Every line that contains "pink" must be located and copied from the data.

▶ [SUPPLIED INFORMATION]
++++++
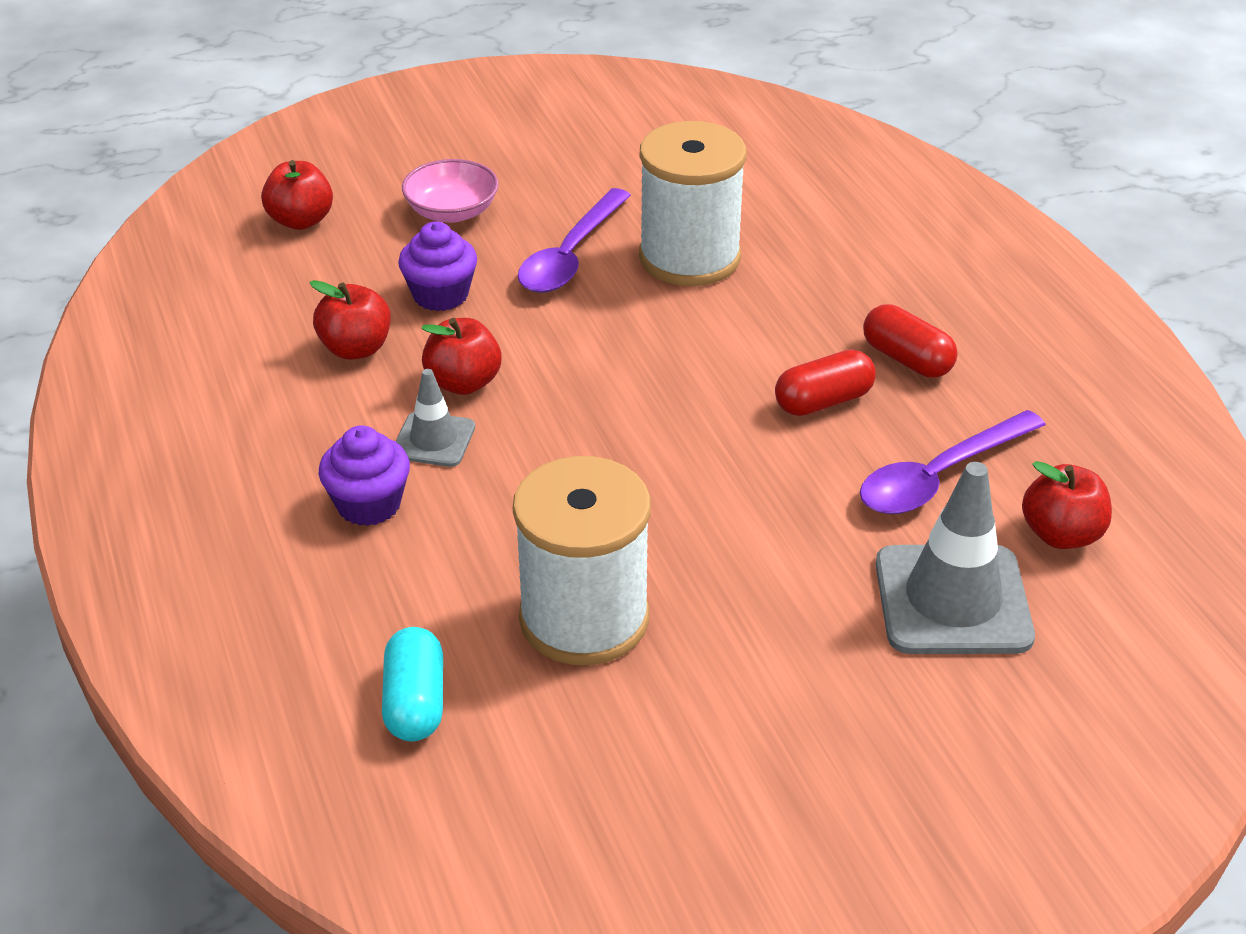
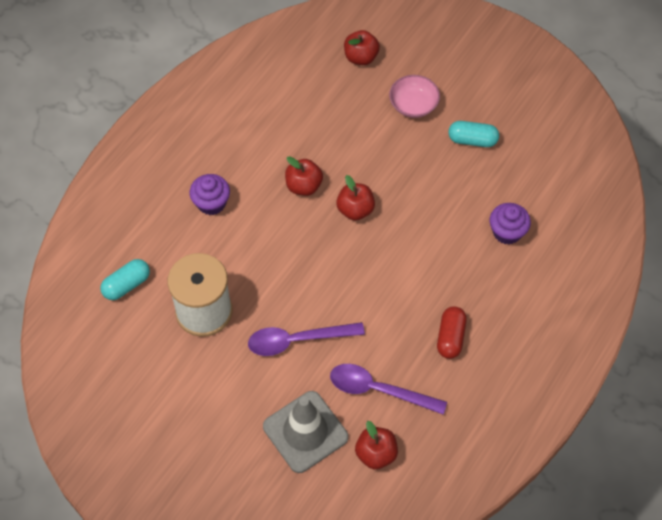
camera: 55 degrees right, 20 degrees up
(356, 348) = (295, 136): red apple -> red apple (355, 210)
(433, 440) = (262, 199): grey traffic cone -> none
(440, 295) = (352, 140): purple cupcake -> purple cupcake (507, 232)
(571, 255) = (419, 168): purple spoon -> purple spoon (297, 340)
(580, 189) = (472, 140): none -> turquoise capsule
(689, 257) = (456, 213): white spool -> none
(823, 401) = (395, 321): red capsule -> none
++++++
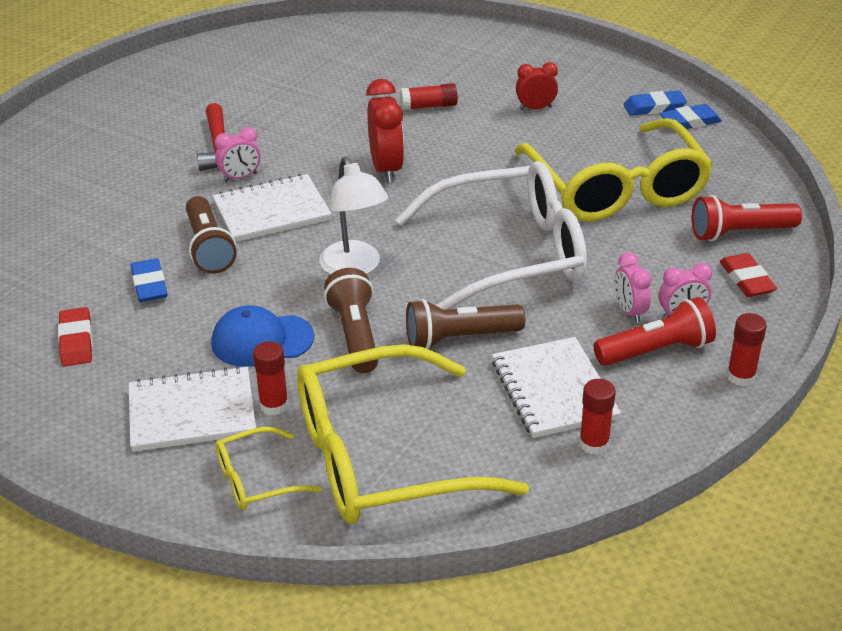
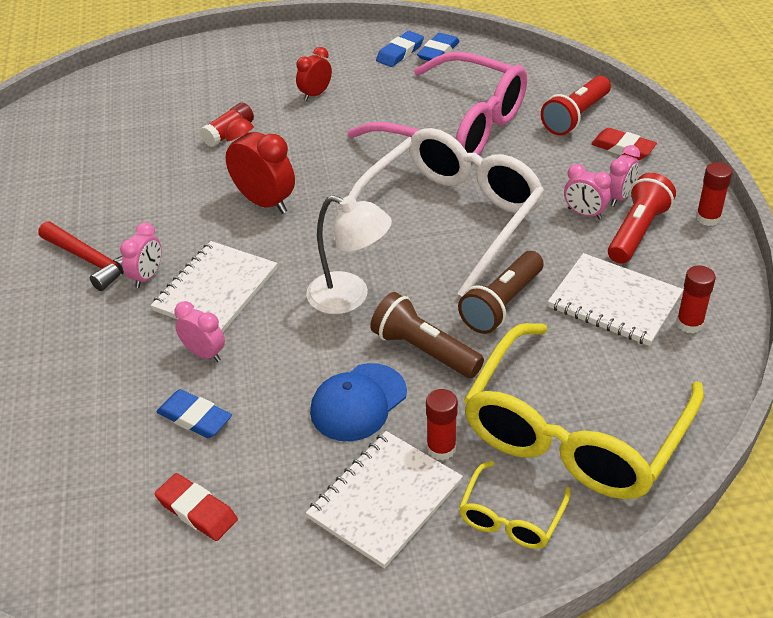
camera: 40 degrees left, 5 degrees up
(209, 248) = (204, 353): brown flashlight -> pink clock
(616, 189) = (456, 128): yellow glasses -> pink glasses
++++++
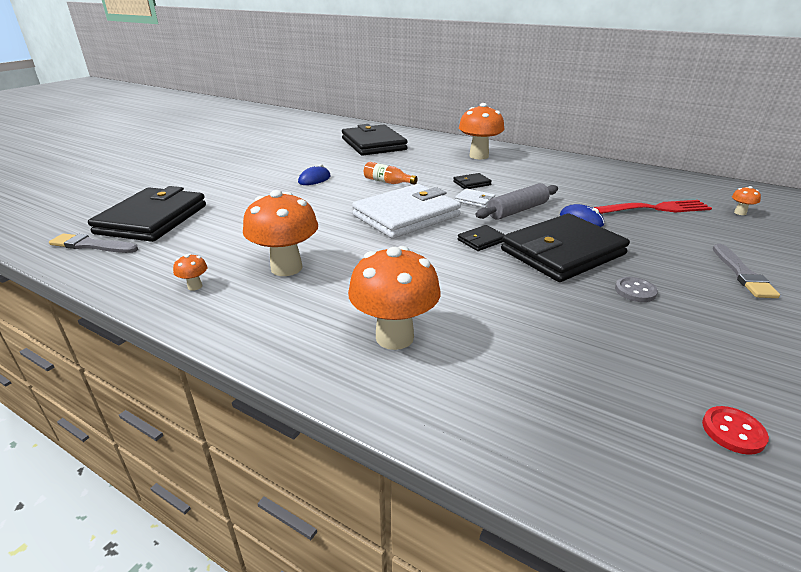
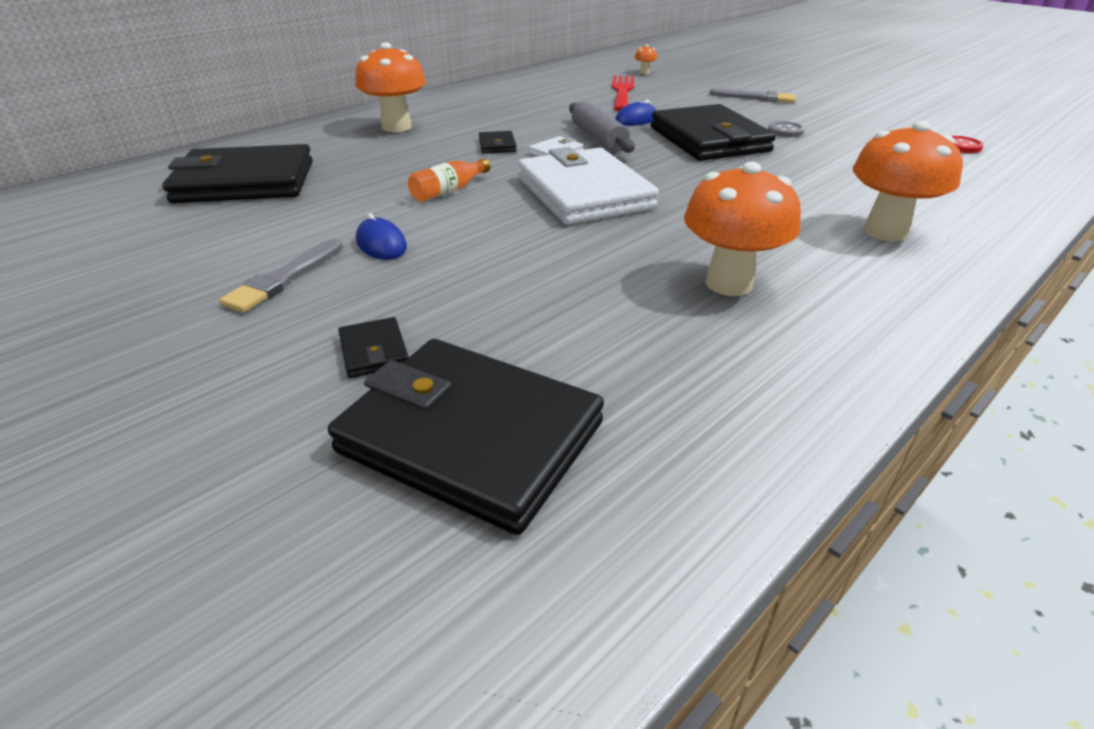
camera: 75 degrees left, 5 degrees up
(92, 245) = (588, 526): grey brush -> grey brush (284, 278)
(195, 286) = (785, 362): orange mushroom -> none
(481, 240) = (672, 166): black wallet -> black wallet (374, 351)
++++++
▶ [RESULT OF THIS EXERCISE]
(209, 248) = (204, 353): brown flashlight -> pink clock
(616, 189) = (456, 128): yellow glasses -> pink glasses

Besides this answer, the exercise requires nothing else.